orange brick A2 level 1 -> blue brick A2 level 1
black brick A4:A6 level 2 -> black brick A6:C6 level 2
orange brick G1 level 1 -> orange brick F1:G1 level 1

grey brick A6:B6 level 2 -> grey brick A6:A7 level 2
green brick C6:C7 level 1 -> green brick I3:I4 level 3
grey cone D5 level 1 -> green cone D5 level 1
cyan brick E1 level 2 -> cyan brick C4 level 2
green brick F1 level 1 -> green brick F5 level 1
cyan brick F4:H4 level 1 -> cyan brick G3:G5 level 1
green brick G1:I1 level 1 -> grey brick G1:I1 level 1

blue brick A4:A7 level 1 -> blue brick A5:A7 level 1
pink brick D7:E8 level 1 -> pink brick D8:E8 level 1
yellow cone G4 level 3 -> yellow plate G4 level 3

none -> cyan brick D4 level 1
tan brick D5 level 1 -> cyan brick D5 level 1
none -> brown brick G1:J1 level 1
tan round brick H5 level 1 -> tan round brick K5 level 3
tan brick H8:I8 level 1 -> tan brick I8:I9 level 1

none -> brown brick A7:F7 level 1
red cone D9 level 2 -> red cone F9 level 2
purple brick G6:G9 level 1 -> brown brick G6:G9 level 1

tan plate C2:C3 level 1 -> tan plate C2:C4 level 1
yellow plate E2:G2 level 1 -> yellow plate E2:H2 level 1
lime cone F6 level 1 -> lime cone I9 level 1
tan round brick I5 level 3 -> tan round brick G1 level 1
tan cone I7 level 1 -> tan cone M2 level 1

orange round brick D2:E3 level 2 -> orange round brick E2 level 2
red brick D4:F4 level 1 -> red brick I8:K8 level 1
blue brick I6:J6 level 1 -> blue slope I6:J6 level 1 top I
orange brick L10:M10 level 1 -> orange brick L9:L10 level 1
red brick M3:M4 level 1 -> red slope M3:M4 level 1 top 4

**Problem requirements**
Give back the whole listing, word for word.

**Answer to this task**
orange brick A2 level 1 -> blue brick A2 level 1
black brick A4:A6 level 2 -> black brick A6:C6 level 2
orange brick G1 level 1 -> orange brick F1:G1 level 1

grey brick A6:B6 level 2 -> grey brick A6:A7 level 2
green brick C6:C7 level 1 -> green brick I3:I4 level 3
grey cone D5 level 1 -> green cone D5 level 1
cyan brick E1 level 2 -> cyan brick C4 level 2
green brick F1 level 1 -> green brick F5 level 1
cyan brick F4:H4 level 1 -> cyan brick G3:G5 level 1
green brick G1:I1 level 1 -> grey brick G1:I1 level 1

blue brick A4:A7 level 1 -> blue brick A5:A7 level 1
pink brick D7:E8 level 1 -> pink brick D8:E8 level 1
yellow cone G4 level 3 -> yellow plate G4 level 3

none -> cyan brick D4 level 1
tan brick D5 level 1 -> cyan brick D5 level 1
none -> brown brick G1:J1 level 1
tan round brick H5 level 1 -> tan round brick K5 level 3
tan brick H8:I8 level 1 -> tan brick I8:I9 level 1

none -> brown brick A7:F7 level 1
red cone D9 level 2 -> red cone F9 level 2
purple brick G6:G9 level 1 -> brown brick G6:G9 level 1

tan plate C2:C3 level 1 -> tan plate C2:C4 level 1
yellow plate E2:G2 level 1 -> yellow plate E2:H2 level 1
lime cone F6 level 1 -> lime cone I9 level 1
tan round brick I5 level 3 -> tan round brick G1 level 1
tan cone I7 level 1 -> tan cone M2 level 1

orange round brick D2:E3 level 2 -> orange round brick E2 level 2
red brick D4:F4 level 1 -> red brick I8:K8 level 1
blue brick I6:J6 level 1 -> blue slope I6:J6 level 1 top I
orange brick L10:M10 level 1 -> orange brick L9:L10 level 1
red brick M3:M4 level 1 -> red slope M3:M4 level 1 top 4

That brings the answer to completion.